What needs to be done.
Could you please find each line in the records that contains the word "toothbrush" and copy it?

=-=-=

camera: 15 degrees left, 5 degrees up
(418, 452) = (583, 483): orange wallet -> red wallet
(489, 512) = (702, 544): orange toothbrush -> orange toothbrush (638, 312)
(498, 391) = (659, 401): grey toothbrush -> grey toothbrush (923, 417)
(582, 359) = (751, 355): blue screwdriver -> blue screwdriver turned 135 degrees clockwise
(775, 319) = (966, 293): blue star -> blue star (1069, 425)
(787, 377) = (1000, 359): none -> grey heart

=-=-=

Exercise result.
(489, 512) = (702, 544): orange toothbrush -> orange toothbrush (638, 312)
(498, 391) = (659, 401): grey toothbrush -> grey toothbrush (923, 417)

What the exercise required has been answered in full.